= Beginning of Section =
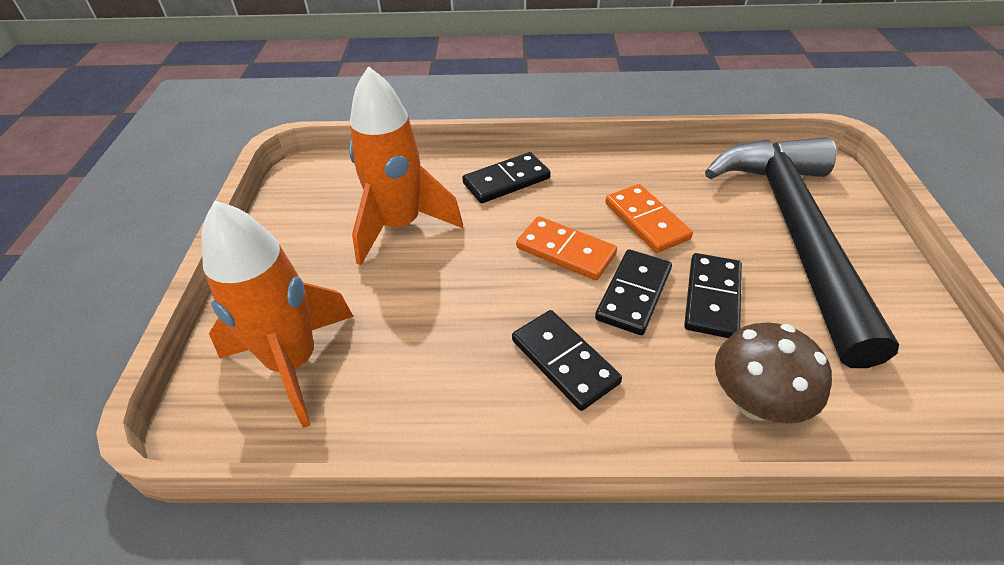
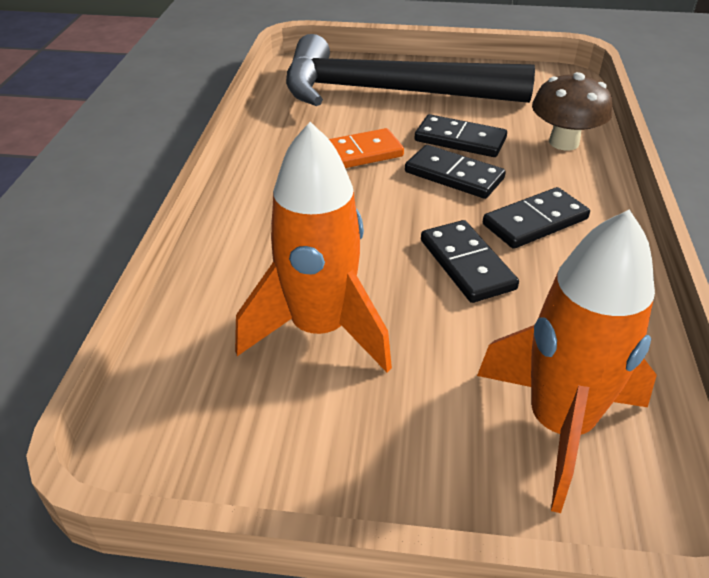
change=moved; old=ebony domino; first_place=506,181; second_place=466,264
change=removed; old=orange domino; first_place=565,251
= End of Section =
= Beginning of Section =
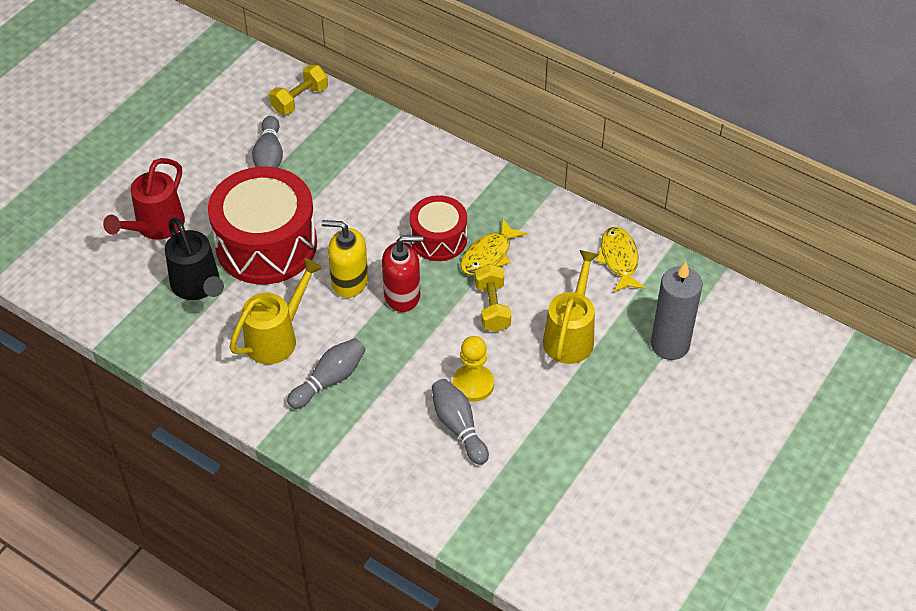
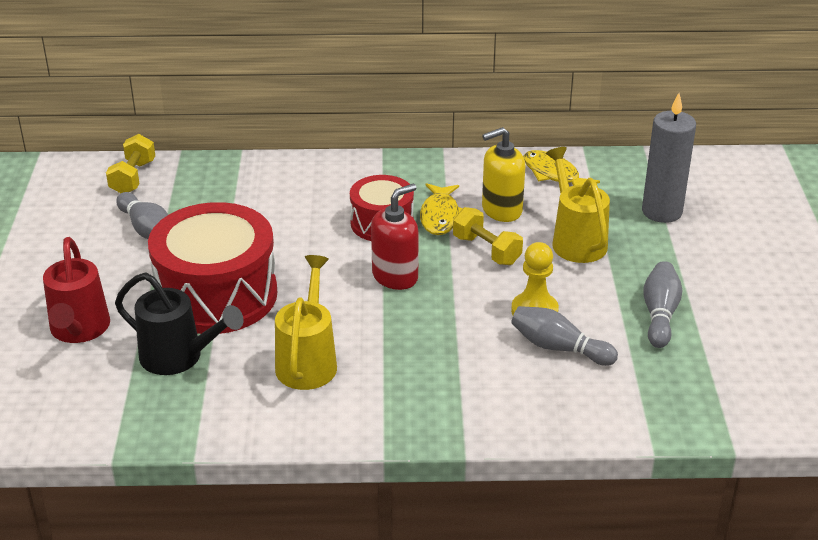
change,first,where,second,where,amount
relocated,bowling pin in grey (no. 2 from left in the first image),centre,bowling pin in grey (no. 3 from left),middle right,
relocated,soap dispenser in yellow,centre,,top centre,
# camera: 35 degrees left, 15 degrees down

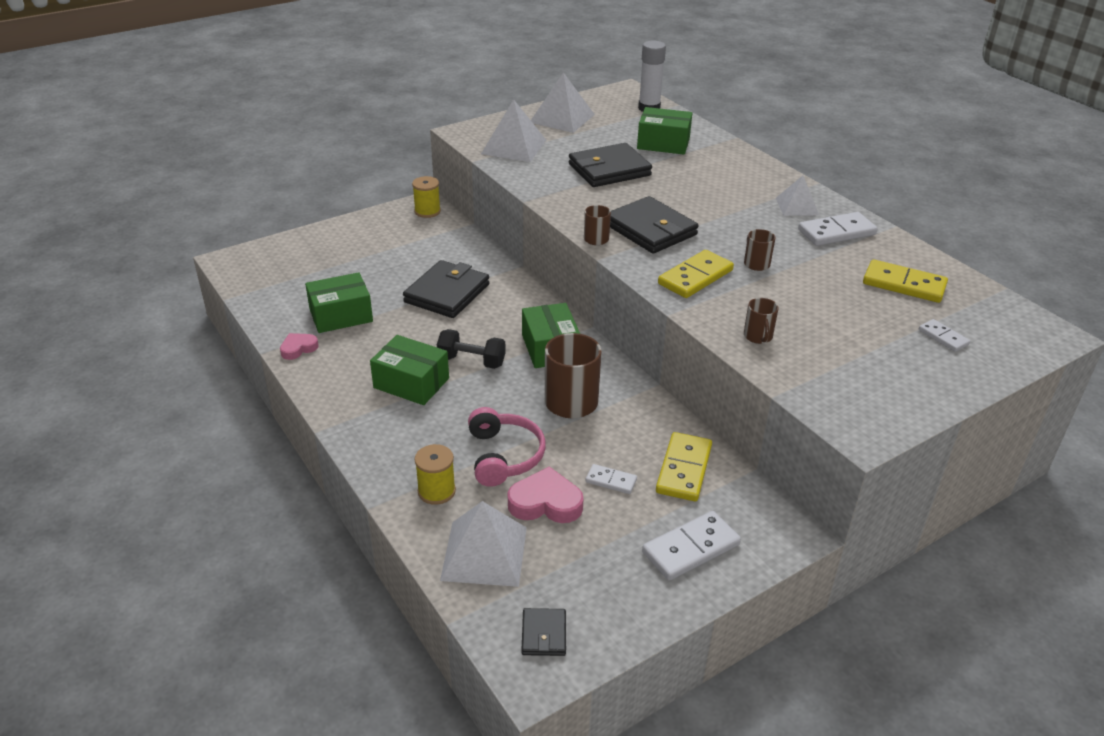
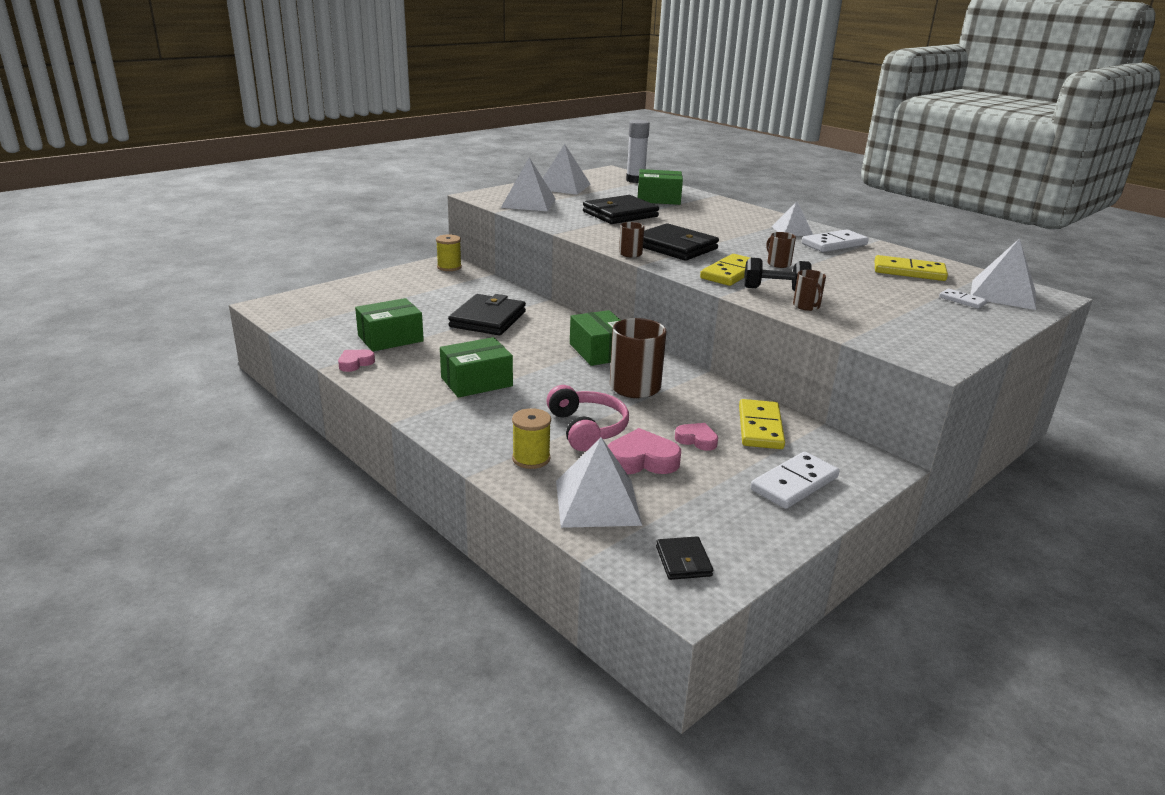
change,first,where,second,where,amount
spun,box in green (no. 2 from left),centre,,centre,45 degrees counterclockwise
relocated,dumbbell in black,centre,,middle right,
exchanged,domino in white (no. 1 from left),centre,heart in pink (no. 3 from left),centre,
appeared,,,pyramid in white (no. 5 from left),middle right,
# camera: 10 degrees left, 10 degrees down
= End of Section =
### WHAT NEEDS TO BE DONE
Return exactly, and only, the lines above starting at the line that contains "relocated,bowling pin in" and ending at the line that contains "relocated,soap dispenser in".

### EXERCISE OUTPUT
relocated,bowling pin in grey (no. 2 from left in the first image),centre,bowling pin in grey (no. 3 from left),middle right,
relocated,soap dispenser in yellow,centre,,top centre,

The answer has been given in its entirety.